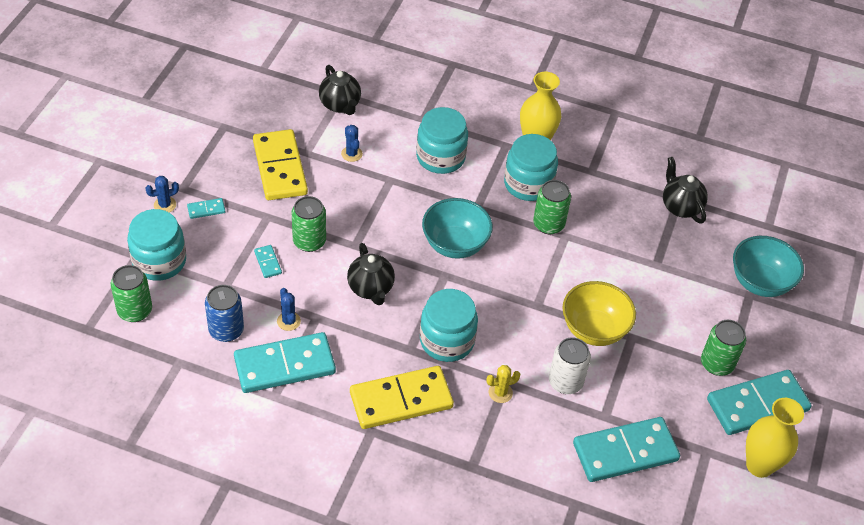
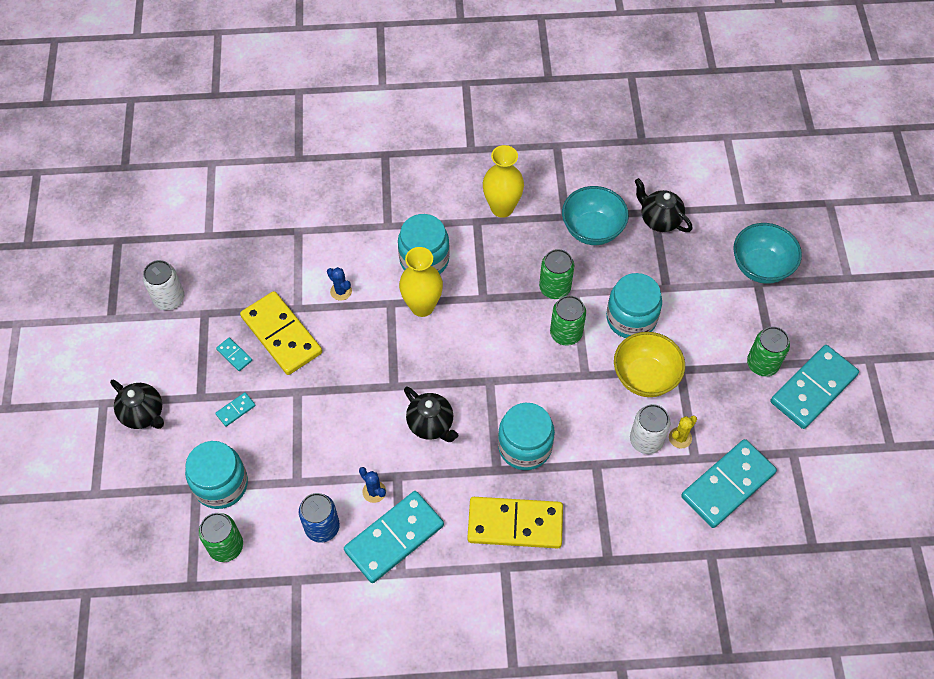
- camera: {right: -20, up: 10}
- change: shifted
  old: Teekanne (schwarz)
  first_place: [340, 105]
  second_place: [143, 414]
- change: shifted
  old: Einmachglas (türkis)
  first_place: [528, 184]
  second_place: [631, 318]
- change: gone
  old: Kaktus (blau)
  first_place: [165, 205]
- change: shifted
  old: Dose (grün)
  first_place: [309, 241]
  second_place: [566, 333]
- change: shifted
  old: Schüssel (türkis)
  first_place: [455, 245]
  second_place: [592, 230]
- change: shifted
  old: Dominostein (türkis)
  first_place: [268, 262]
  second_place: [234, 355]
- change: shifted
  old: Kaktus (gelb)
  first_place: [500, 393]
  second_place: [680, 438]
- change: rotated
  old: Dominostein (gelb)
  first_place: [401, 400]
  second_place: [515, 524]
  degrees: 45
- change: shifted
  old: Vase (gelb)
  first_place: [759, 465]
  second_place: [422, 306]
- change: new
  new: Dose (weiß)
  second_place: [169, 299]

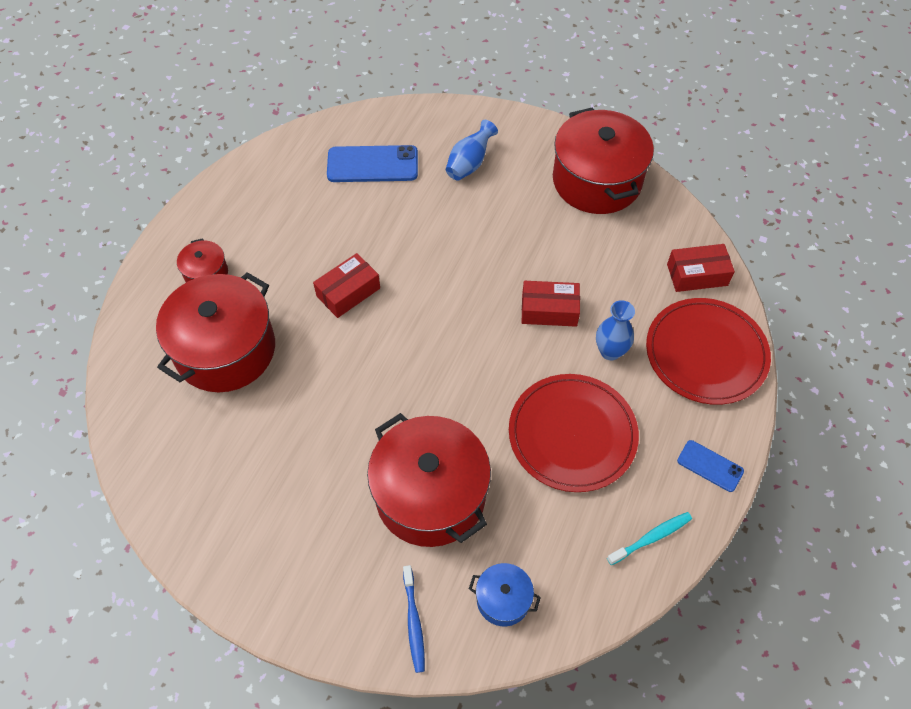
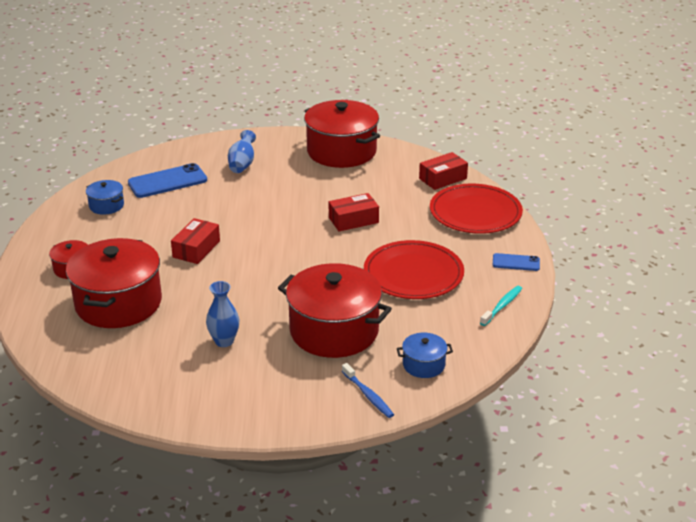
- camera: {right: -25, up: -25}
- change: shifted
  old: Vase (blau)
  first_place: [610, 351]
  second_place: [224, 341]
- change: new
  new: Kochtopf (blau)
  second_place: [106, 206]

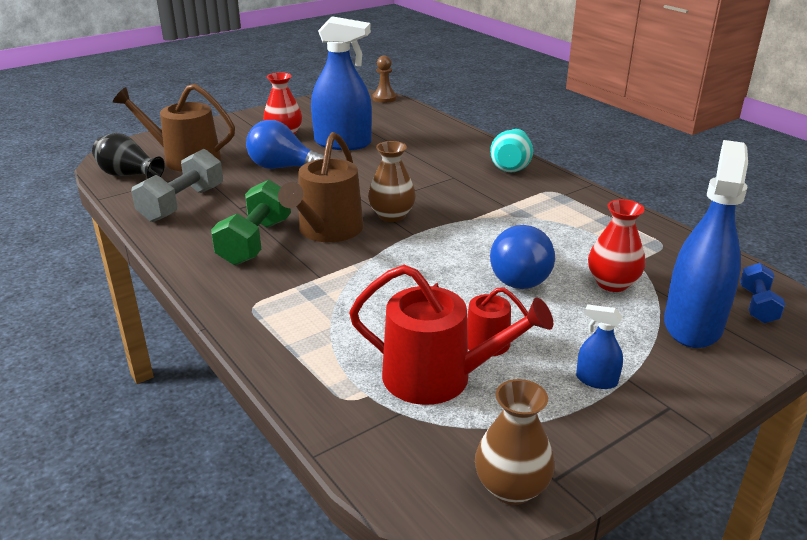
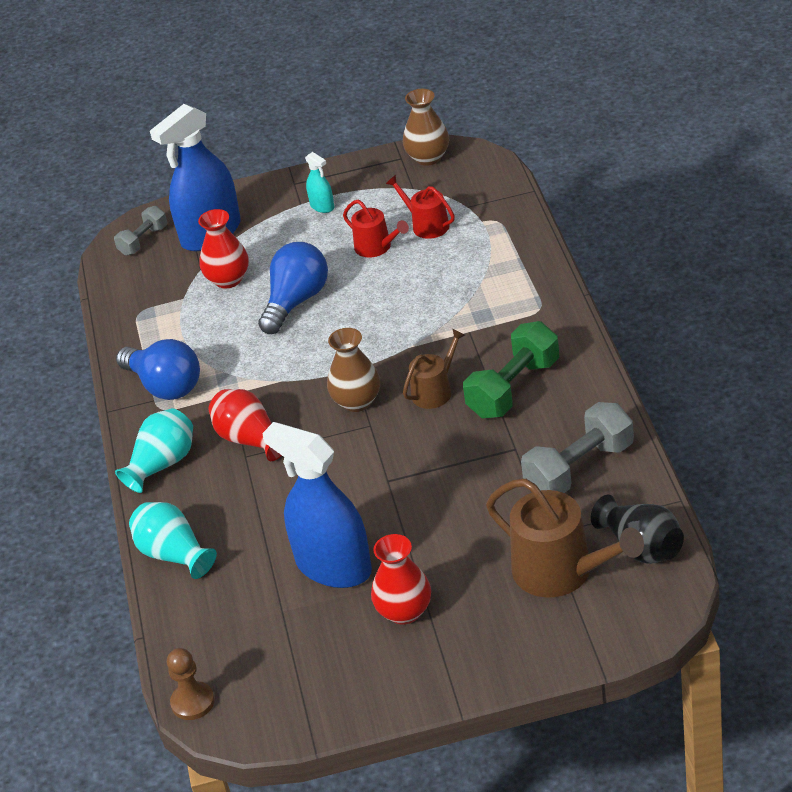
- camera: {right: -150, up: 10}
- change: shifted
  old: Glühbirne (blau)
  first_place: [283, 168]
  second_place: [165, 386]
- change: scaled
  old: Gießkanne (braun)
  first_place: [327, 231]
  second_place: [435, 391]
  factor: 0.57
- change: repainted
  old: Hantel (blau)
  new: Hantel (grau)
  first_place: [757, 305]
  second_place: [143, 241]
- change: scaled
  old: Gießkanne (rot)
  first_place: [438, 377]
  second_place: [426, 225]
  factor: 0.57
- change: repainted
  old: Sprühflasche (blau)
  new: Sprühflasche (türkis)
  first_place: [596, 380]
  second_place: [322, 206]
- change: new
  new: Vase (rot)
  second_place: [250, 439]
- change: new
  new: Vase (türkis)
  second_place: [174, 554]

- **Work item**
Write out the data above exactly as it appears, but without any image.

- **Your response**
- camera: {right: -20, up: 10}
- change: shifted
  old: Teekanne (schwarz)
  first_place: [340, 105]
  second_place: [143, 414]
- change: shifted
  old: Einmachglas (türkis)
  first_place: [528, 184]
  second_place: [631, 318]
- change: gone
  old: Kaktus (blau)
  first_place: [165, 205]
- change: shifted
  old: Dose (grün)
  first_place: [309, 241]
  second_place: [566, 333]
- change: shifted
  old: Schüssel (türkis)
  first_place: [455, 245]
  second_place: [592, 230]
- change: shifted
  old: Dominostein (türkis)
  first_place: [268, 262]
  second_place: [234, 355]
- change: shifted
  old: Kaktus (gelb)
  first_place: [500, 393]
  second_place: [680, 438]
- change: rotated
  old: Dominostein (gelb)
  first_place: [401, 400]
  second_place: [515, 524]
  degrees: 45
- change: shifted
  old: Vase (gelb)
  first_place: [759, 465]
  second_place: [422, 306]
- change: new
  new: Dose (weiß)
  second_place: [169, 299]

- camera: {right: -25, up: -25}
- change: shifted
  old: Vase (blau)
  first_place: [610, 351]
  second_place: [224, 341]
- change: new
  new: Kochtopf (blau)
  second_place: [106, 206]

- camera: {right: -150, up: 10}
- change: shifted
  old: Glühbirne (blau)
  first_place: [283, 168]
  second_place: [165, 386]
- change: scaled
  old: Gießkanne (braun)
  first_place: [327, 231]
  second_place: [435, 391]
  factor: 0.57
- change: repainted
  old: Hantel (blau)
  new: Hantel (grau)
  first_place: [757, 305]
  second_place: [143, 241]
- change: scaled
  old: Gießkanne (rot)
  first_place: [438, 377]
  second_place: [426, 225]
  factor: 0.57
- change: repainted
  old: Sprühflasche (blau)
  new: Sprühflasche (türkis)
  first_place: [596, 380]
  second_place: [322, 206]
- change: new
  new: Vase (rot)
  second_place: [250, 439]
- change: new
  new: Vase (türkis)
  second_place: [174, 554]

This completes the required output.